▶ [Data supplied]:

········

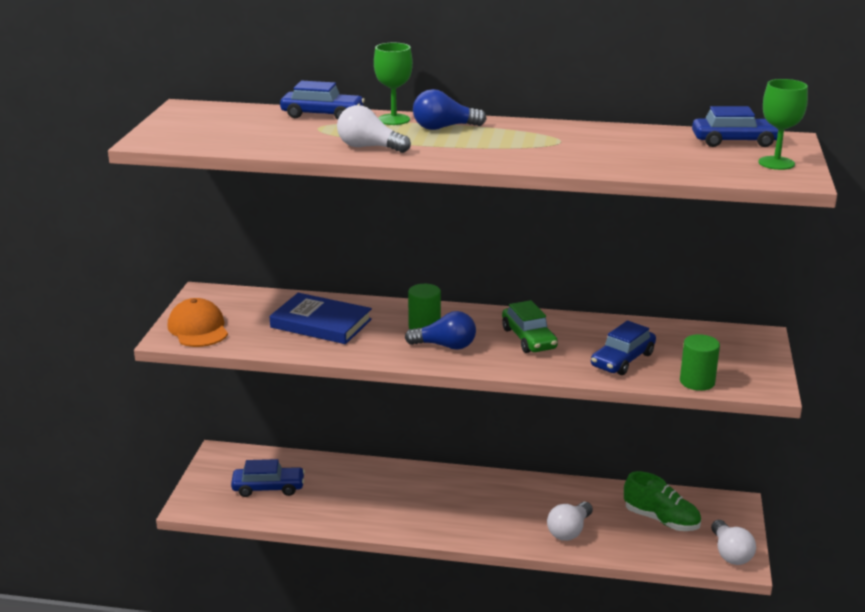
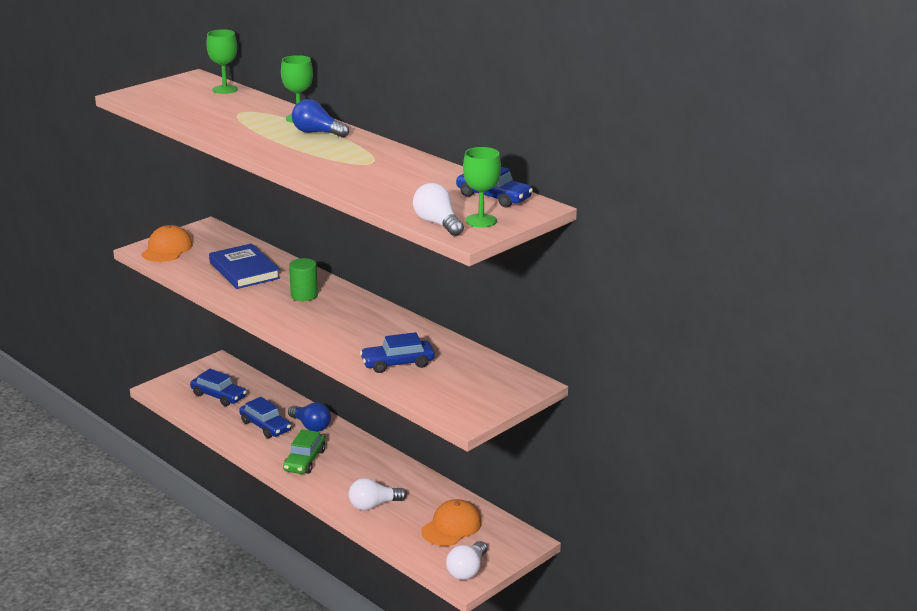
camera: 35 degrees right, 0 degrees up
(249, 111) = (225, 89): none -> green goblet
(322, 115) = (262, 103): blue car -> blue car (265, 426)
(369, 147) = (240, 134): white light bulb -> white light bulb (437, 223)
(445, 346) = (296, 312): blue light bulb -> blue light bulb (311, 426)
(528, 338) = (359, 326): green car -> green car (304, 460)
(661, 520) = (451, 527): green shoe -> orange cap
(697, 382) = (422, 397): green cylinder -> none

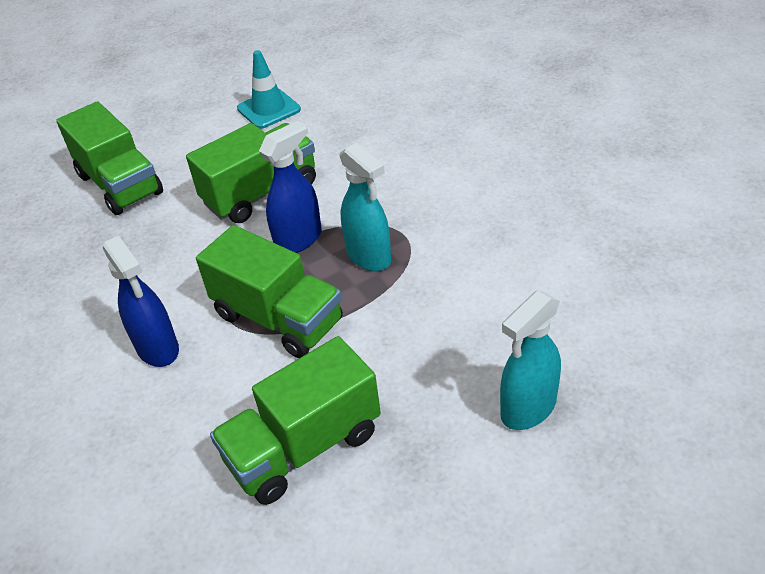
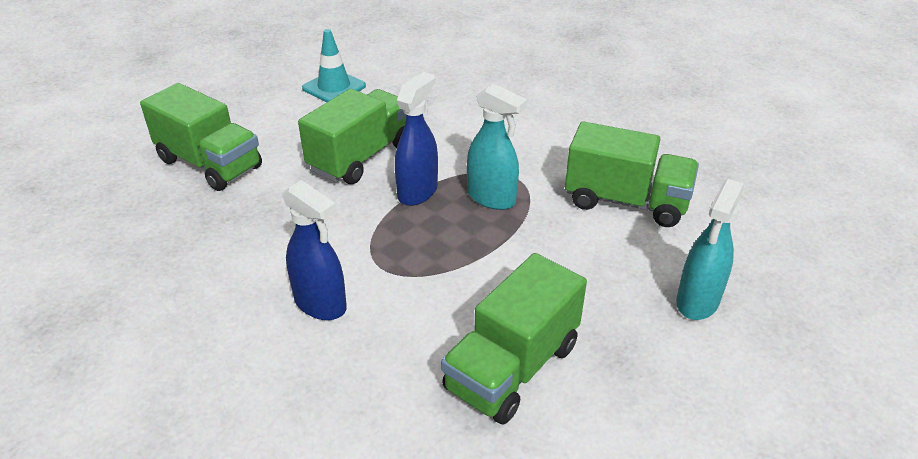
camera: 20 degrees left, 5 degrees down
(278, 318) = (431, 260): green truck -> green truck (626, 201)

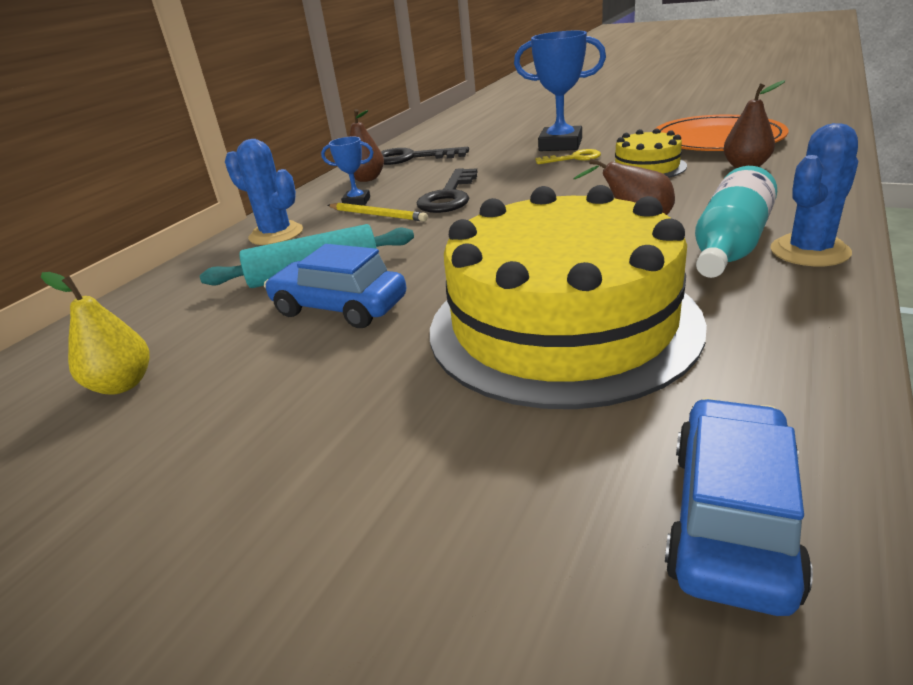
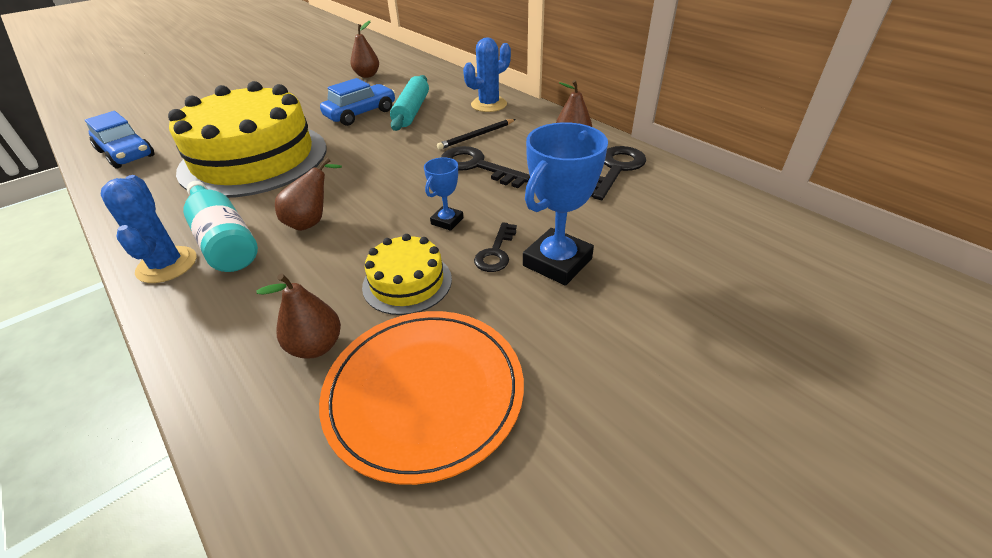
camera: 110 degrees right, 10 degrees up
(122, 384) = (367, 75): yellow pear -> brown pear
(356, 201) = (517, 132): blue trophy -> blue trophy (447, 221)
(377, 215) = (476, 136): yellow pencil -> black pencil
(574, 158) = (496, 252): yellow key -> black key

········

▶ [Problem]: Copy every line from the records above that contains the word "bulb".

▶ [Written solution]:
(369, 147) = (240, 134): white light bulb -> white light bulb (437, 223)
(445, 346) = (296, 312): blue light bulb -> blue light bulb (311, 426)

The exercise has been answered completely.